Below are several entries. Transcribe exactly those lines that fall from the one with "black plate B6:B7" through the one with "red plate G7:J7", end lines included.

┏━━

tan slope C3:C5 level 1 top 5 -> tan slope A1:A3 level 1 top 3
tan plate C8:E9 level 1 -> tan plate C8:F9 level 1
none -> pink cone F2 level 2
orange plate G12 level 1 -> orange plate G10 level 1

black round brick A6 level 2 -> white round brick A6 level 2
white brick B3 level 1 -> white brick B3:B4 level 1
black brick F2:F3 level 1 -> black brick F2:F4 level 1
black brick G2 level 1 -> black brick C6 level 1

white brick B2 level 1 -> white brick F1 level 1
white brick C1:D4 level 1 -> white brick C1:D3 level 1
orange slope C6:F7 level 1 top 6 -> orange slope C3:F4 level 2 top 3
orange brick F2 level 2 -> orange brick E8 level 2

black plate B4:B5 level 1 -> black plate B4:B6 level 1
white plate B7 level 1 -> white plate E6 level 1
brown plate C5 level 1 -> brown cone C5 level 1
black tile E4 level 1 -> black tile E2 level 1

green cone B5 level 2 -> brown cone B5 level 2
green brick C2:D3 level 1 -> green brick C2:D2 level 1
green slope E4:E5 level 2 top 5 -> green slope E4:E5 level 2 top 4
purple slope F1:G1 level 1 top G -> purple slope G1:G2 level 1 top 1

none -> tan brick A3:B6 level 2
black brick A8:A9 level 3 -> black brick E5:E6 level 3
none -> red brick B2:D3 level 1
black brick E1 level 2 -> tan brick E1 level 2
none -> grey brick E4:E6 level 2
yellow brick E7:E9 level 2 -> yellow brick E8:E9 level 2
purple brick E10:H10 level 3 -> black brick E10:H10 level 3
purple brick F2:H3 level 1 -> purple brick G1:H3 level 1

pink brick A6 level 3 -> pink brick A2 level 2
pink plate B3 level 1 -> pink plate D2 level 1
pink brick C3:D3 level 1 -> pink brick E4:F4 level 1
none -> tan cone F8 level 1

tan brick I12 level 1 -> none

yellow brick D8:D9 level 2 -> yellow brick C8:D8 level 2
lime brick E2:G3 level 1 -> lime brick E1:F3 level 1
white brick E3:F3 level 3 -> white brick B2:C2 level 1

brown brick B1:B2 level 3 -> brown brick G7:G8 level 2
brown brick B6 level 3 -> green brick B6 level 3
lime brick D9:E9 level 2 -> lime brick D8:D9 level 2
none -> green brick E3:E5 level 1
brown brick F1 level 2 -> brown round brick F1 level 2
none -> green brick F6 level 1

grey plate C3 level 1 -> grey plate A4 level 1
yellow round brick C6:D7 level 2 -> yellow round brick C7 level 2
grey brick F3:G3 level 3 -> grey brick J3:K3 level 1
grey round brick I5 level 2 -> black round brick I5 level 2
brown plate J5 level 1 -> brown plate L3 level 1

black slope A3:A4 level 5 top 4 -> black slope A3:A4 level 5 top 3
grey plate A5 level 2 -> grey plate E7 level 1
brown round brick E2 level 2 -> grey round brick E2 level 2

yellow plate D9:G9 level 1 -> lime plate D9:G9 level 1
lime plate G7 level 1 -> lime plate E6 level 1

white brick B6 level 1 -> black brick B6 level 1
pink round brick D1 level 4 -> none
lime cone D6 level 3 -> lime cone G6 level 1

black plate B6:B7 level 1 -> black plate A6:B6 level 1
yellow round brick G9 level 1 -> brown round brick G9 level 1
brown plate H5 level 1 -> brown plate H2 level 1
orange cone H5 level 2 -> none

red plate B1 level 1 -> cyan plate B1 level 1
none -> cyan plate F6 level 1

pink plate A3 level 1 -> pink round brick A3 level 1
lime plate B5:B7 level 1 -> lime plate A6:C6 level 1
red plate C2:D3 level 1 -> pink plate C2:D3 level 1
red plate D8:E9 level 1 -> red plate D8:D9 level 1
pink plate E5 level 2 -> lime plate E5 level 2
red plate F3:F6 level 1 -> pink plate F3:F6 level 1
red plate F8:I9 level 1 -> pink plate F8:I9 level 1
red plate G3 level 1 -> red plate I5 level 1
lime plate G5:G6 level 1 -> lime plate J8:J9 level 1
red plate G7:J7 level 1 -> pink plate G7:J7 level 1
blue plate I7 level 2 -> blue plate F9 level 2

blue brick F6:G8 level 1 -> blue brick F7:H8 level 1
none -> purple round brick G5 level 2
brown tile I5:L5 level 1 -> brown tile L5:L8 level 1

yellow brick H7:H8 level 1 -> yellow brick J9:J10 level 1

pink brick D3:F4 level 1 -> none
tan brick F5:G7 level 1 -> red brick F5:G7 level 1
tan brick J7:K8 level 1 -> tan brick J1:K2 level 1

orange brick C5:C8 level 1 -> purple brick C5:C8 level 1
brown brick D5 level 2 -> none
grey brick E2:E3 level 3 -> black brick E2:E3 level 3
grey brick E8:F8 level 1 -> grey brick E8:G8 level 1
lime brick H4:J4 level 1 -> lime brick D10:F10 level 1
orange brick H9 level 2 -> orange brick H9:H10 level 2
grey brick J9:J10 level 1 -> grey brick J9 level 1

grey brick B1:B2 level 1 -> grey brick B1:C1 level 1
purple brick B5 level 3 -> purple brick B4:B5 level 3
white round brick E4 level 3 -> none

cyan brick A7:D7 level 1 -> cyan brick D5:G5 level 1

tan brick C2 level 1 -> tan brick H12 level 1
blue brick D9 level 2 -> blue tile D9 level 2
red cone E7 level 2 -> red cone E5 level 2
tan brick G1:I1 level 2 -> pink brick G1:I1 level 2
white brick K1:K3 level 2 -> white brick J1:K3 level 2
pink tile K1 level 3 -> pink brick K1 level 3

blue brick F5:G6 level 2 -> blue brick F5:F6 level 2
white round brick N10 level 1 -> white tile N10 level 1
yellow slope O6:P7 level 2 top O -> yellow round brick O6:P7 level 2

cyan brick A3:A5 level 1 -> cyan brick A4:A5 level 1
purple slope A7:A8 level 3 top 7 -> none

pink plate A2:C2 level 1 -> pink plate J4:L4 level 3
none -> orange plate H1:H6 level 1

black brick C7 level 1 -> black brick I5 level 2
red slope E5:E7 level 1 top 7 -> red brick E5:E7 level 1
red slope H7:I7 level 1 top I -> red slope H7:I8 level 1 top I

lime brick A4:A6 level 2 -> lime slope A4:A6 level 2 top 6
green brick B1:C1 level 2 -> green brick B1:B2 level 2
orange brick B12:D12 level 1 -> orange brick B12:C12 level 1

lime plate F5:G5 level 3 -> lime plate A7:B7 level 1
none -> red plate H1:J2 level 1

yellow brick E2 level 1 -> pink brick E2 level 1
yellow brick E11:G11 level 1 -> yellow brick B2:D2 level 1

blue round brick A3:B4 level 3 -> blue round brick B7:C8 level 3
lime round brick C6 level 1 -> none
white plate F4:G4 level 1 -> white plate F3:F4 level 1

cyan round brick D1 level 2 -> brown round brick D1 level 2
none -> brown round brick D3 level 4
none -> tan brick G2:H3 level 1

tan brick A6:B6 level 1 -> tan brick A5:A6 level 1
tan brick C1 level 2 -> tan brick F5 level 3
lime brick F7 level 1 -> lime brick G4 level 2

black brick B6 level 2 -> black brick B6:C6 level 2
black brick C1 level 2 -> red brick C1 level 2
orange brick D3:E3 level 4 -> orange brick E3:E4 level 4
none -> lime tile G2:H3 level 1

┗━━

*PROBLEM SOLUTION*.
black plate B6:B7 level 1 -> black plate A6:B6 level 1
yellow round brick G9 level 1 -> brown round brick G9 level 1
brown plate H5 level 1 -> brown plate H2 level 1
orange cone H5 level 2 -> none

red plate B1 level 1 -> cyan plate B1 level 1
none -> cyan plate F6 level 1

pink plate A3 level 1 -> pink round brick A3 level 1
lime plate B5:B7 level 1 -> lime plate A6:C6 level 1
red plate C2:D3 level 1 -> pink plate C2:D3 level 1
red plate D8:E9 level 1 -> red plate D8:D9 level 1
pink plate E5 level 2 -> lime plate E5 level 2
red plate F3:F6 level 1 -> pink plate F3:F6 level 1
red plate F8:I9 level 1 -> pink plate F8:I9 level 1
red plate G3 level 1 -> red plate I5 level 1
lime plate G5:G6 level 1 -> lime plate J8:J9 level 1
red plate G7:J7 level 1 -> pink plate G7:J7 level 1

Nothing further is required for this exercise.